### Given task
Extract every line of the records that contains the string "kern", copying each line in full.

### Dataset records
-.-.-

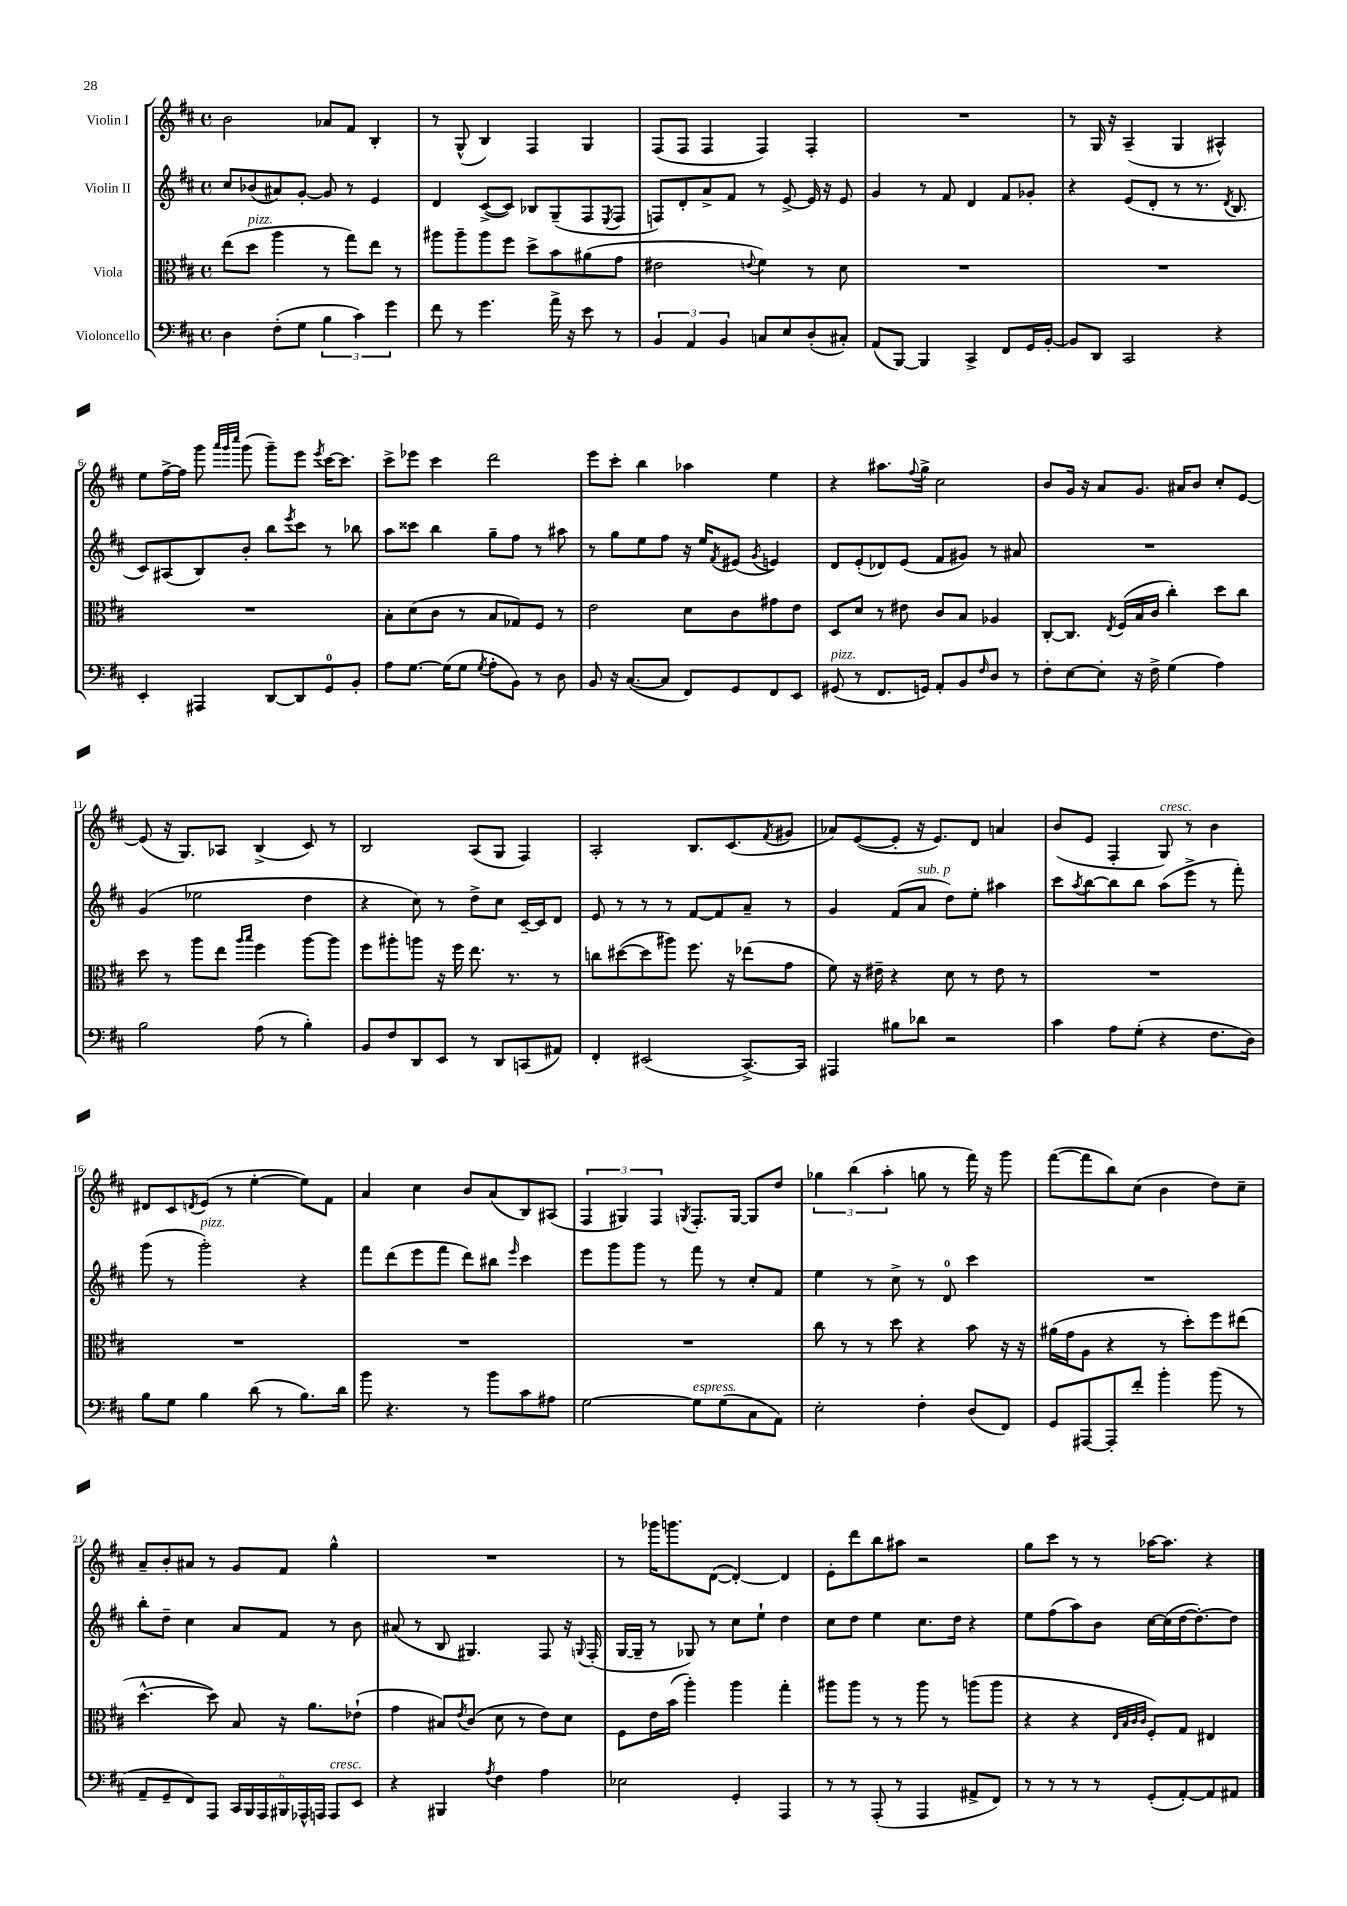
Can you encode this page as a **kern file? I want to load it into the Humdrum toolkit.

**kern	**kern	**kern	**kern
*staff4	*staff3	*staff2	*staff1
*clefF4	*clefC3	*clefG2	*clefG2
*k[f#c#]	*k[f#c#]	*k[f#c#]	*k[f#c#]
*M4/4	*M4/4	*M4/4	*M4/4
*met(c)	*met(c)	*met(c)	*met(c)
4D\	(8ee\L	8cc#/L	2b\
.	8dd\J	(8b-/	.
(8F#'\L	4aa\	8a#/)	.
8G\J	.	[8g'/J	.
6B\	8r	8g/]	8a-/L
.	8gg\L)	8r	8f#/J
6c#\)	.	.	.
.	8ee\J	4e/	4B'/
6g\	.	.	.
.	8r	.	.
=	=	=	=
8f#\	8aa#\L	4d/	8r
8r	8aa#~\	.	(8G^^/
4.g\	8aa#\	([8c#^/L	4B/)
.	8ff#\J	8c#/]J)	.
.	8dd^\L	8B-/L	4F#/
16a^\	8b\	(8G~/	.
16r	.	.	.
8e\	(8a#\	8F#/	4G/
.	.	8qE/	.
8r	8g\J	8F#/J	.
=	=	=	=
6BB/	2e#\	8F/L)	(8F#/L
.	.	8d'/	8F#/J
6AA/	.	.	.
.	.	8a^/	4F#/
6BB/	.	.	.
.	.	8f#/J	.
.	8qqe/	.	.
8C/L	4f#\)	8r	4F#/)
8E/	.	[8e^/	.
(8D'/	8r	16e/]	4F#'/
.	.	16r	.
8C#'/J)	8d\	8e/	.
=	=	=	=
(8AA/L	1r	4g/	1r
[8BBB/J)	.	.	.
4BBB/]	.	8r	.
.	.	8f#/	.
4CC#^/	.	4d/	.
8FF#/L	.	8f#/L	.
16GG/L	.	8g-'/J	.
[16BB'/JJ	.	.	.
=	=	=	=
8BB/]L	1r	4r	8r
8DD/J	.	.	16G/
.	.	.	16r
2CC#/	.	(8e/L	(4A~/
.	.	8d'/J	.
.	.	8r	4G/
.	.	8.r	.
4r	.	.	4A#^^/)
.	.	8qd/	.
.	.	8.B/	.
=	=	=	=
4EE'/	1r	8c#/L)	8ee\L
.	.	(8A#/	[16ff#^\L
.	.	.	16ff#\]JJ
4AAA#/	.	8B/)	8ggg\
.	.	.	32qqaaa/LLL
.	.	.	32qqggg/
.	.	.	32qqcccc#/JJJ
.	.	8b'/J	(8ggg\
[8DD/L	.	8bb\L	8ggg~\L)
.	.	8qeee/	.
8DD/]	.	8ccc#\J	8eee\J
.	.	.	8qeee/
8GG/	.	8r	[16ccc#\LK
.	.	.	8.ccc#\]J
8BB'/J	.	8bb-\	.
=	=	=	=
8A\L	8B'\L	8aa\L	8ccc#^\L
[8.G\J	(8d\	8ccc##\J	8eee-\J
.	8c#\J	4bb\	4ccc#\
(16G\]LK	.	.	.
8G\J	8r	.	.
8qG/	.	.	.
8A'\L	8B/L	8gg~\L	2ddd\
8BB\J)	8G-/)	8ff#\J	.
8r	8F#/J	8r	.
8D\	8r	8aa#\	.
=	=	=	=
8BB/	2e\	8r	8eee\L
16r	.	8gg\L	8ccc#'\J
([8.C#/L	.	.	.
.	.	8ee\	4bb\
8C#/]J	.	8ff#\J	.
8FF#/L)	8d\L	16r	4aa-\
.	.	16ee/LK	.
.	.	8qf#/	.
8GG/	8c#\	(8e#/J	.
.	.	8qg/	.
8FF#/	8g#\	4e/)	4ee\
8EE/J	8e\J	.	.
=	=	=	=
(8GG#/	8D/L	8d/L	4r
8r	8d/J	(8e'/	.
8.FF#/L	8r	8d-/)	8.aa#\L
.	8e#\	(8e/J	.
.	.	.	8qqff#/
16GG/Jk)	.	.	16gg^\Jk
8AA'/L	8c#/L	8f#/L	2cc#\
8BB/	8B/J	8g#/J)	.
16qqF#/	.	.	.
8D/J	4A-/	8r	.
8r	.	8a#/	.
=	=	=	=
8F#'\L	[8C#'/L	1r	8b/L
[8E\	8.C#/]J	.	16g/Jk
.	.	.	16r
8E'\]J	.	.	8a/L
.	8qE/	.	.
.	(16F#/LL	.	.
16r	16B/	.	8.g/J
16F#^\	16c#/JJ	.	.
(4G\	4cc#'\)	.	.
.	.	.	16a#/LK
.	.	.	8b/J
4A\)	8dd\L	.	8cc#'/L
.	8cc#\J	.	[8e/J
=	=	=	=
2B\	8dd\	(4g/	(8e/]
.	8r	.	16r
.	.	.	8.G/L)
.	8aa\L	2ee-\	.
.	8ee\J	.	8A-/J
.	16qqaa/LL	.	.
.	16qqbb/JJ	.	.
(8A\	4ff#\	.	(4B^/
8r	.	.	.
4B'\)	[8aa\L	4dd\	8c#/)
.	8aa\]J	.	8r
=	=	=	=
8BB/L	8ff#\L	4r	2B/
8F#/	8aa#'\	.	.
8DD/	8aa\J	8cc#\)	.
8EE/J	16r	8r	.
.	16ff#\	.	.
8r	8.ee\	8dd^\L	(8A/L
8DD/L	.	8cc#\J	8G/J
.	8.r	.	.
(8CC/	.	[16c#~/LL	4F#/)
.	.	16c#/]J	.
8AA#/J)	8r	8d/J	.
=	=	=	=
4FF#'/	8cc\L	8e/	2A'/
.	([8dd#\	8r	.
(2EE#/	8dd#\]	8r	.
.	8aa#\J)	8r	.
.	8.ff#\	[8f#/L	8.B/L
.	.	8f#/]	.
.	16r	.	(8.c#/
[8.CC#^/L)	(8ee-\L	8a~/J	.
.	.	.	8qf#/
.	8g\J	8r	8g#/J
16CC#/]Jk	.	.	.
=	=	=	=
4AAA#/	8f#\)	4g/	8a-/L)
.	16r	.	([8e/
.	16e#~\	.	.
8B#\L	4r	(8f#/L	8e'/]J
8d-\J	.	8a/J	16r
.	.	.	8.e/L)
2r	8d\	8dd\L)	.
.	8r	8ee'\J	8d/J
.	8e#\	4aa#\	4a/
.	8r	.	.
=	=	=	=
4c#\	1r	8ccc#\L	(8b/L
.	.	8qaa/	.
.	.	[8bb\	8e/J
8A\L	.	8bb\]	4F#'/
(8G'\J	.	8bb\J	.
4r	.	(8aa\L	8G/)
.	.	8eee^\J	8r
8.F#\L	.	8r	4b\
.	.	8fff#'\)	.
16D\Jk)	.	.	.
=	=	=	=
8B\L	1r	(8ggg\	8d#/L
8G\J	.	8r	8c#/
.	.	.	8qd/
4B\	.	2ggg'\)	(8e/J
.	.	.	8r
(8d\	.	.	[4ee'\
8r	.	.	.
8.B\L)	.	4r	8ee\]L)
.	.	.	8f#\J
16d\Jk	.	.	.
=	=	=	=
8b\	1r	8fff#\L	4a/
4.r	.	(8ddd\	.
.	.	8eee\	4cc#\
.	.	8fff#\J	.
8r	.	8ddd\L)	8b/L
8b\L	.	8bb#\J	(8a/
.	.	16qqeee/	.
8c#\	.	4ccc#\	8B/)
8A#\J	.	.	(8A#/J
=	=	=	=
[2G\	1r	8eee\L	6F#/
.	.	8ggg\	.
.	.	.	6G#/)
.	.	8ggg\J	.
.	.	.	6F#/
.	.	8r	.
.	.	.	8qG/
8G\]L	.	8fff#\	8.F#'/L
(8G\	.	8r	.
.	.	.	[16G/Jk
8C#\	.	8cc#'/L	8G/]L
8AA\J)	.	8f#/J	8dd/J
=	=	=	=
2E'\	8cc#\	4ee\	6gg-\
.	8r	.	.
.	.	.	(6bb\
.	8r	8r	.
.	.	.	6aa'\
.	8dd\	8cc#^\	.
4F#'\	4r	8r	8gg\
.	.	8d/	8r
(8D/L	8b\	4ccc#\	16fff#\)
.	.	.	16r
8FF#/J)	16r	.	8ggg\
.	16r	.	.
=	=	=	=
8GG/L	(16a#\LL	1r	([8fff#\L
.	16g\J	.	.
[8AAA#/	8A\J	.	8fff#\]
8AAA#'/]	4r	.	8bb\)
8f#'/J	.	.	(8cc#\J
4b'\	8r	.	4b\
.	8dd'\L)	.	.
(8b\	8ff#\	.	8dd\L)
8r	(8ee#\J	.	8cc#~\J
=	=	=	=
8AA~/L	[4.dd^^\	8bb'\L	8a~/L
8GG~/	.	8dd~\J	8b'/
8FF#/)	.	4cc#\	8a#/J
8AAA/J	8dd\])	.	8r
24CC#/LL	8B/	8a/L	8g/L
24BBB/	.	.	.
24AAA/	.	.	.
24BBB#/	16r	8f#/J	8f#/J
24AAA-^^/	.	.	.
.	8.a\L	.	.
24AAA/JJ	.	.	.
8AAA/L	.	8r	4gg^^\
8EE/J	(8e-`\J	8b\	.
=	=	=	=
4r	4g\	(8a#/	1r
.	.	8r	.
4BBB#/	8B#/L)	8B/	.
.	8qe/	.	.
.	(8c#/J	4.G#/)	.
8qA/	.	.	.
4F#\	8d\	.	.
.	8r	.	.
4A\	8e\L)	8F#/	.
.	8d\J	16r	.
.	.	8qqG/	.
.	.	(16F#'/	.
=	=	=	=
2E-\	8F#\L	[16G/LL	8r
.	.	16G~/]JJ	.
.	16e\L	8r	16ggg-\LK
.	(16b\JJ	.	8.ggg\
.	4aa'\)	8G-/)	.
.	.	8r	([8d\J
4GG'/	4aa\	8cc#\L	4d'/_)
.	.	8ee`\J	.
4AAA/	4gg'\	4dd\	4d/]
=	=	=	=
8r	8aa#\L	8cc#\L	8e'\L
8r	8aa#\J	8dd\J	8ddd\
(8AAA'/	8r	4ee\	8bb\
8r	8r	.	8aa#\J
4AAA/	8aa#\	8.cc#\L	2r
.	8r	.	.
.	.	16dd\Jk	.
8AA#^/L	(8aa\L	4r	.
8FF#/J)	8aa\J	.	.
=	=	=	=
8r	4r	8ee\L	8gg\L
8r	.	(8ff#\	8ccc#\J
8r	4r	8aa\)	8r
8r	.	8b\J	8r
.	32qqE/LLL	.	.
.	32qqB/	.	.
.	32qqc#/	.	.
.	32qqc#/JJJ	.	.
(8GG'/L	8F#'/L)	[16cc#\LL	[16aa-\LK
.	.	(16cc#\]	8.aa-\]J
[8AA'/)	8G/J	[16dd\J	.
.	.	8.dd'\_)	.
8AA/]	4E#/	.	4r
8AA#/J	.	8dd\]J	.
==	==	==	==
*-	*-	*-	*-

-.-.-

### Final result
Can you encode this page as a **kern file? I want to load it into the Humdrum toolkit.
**kern	**kern	**kern	**kern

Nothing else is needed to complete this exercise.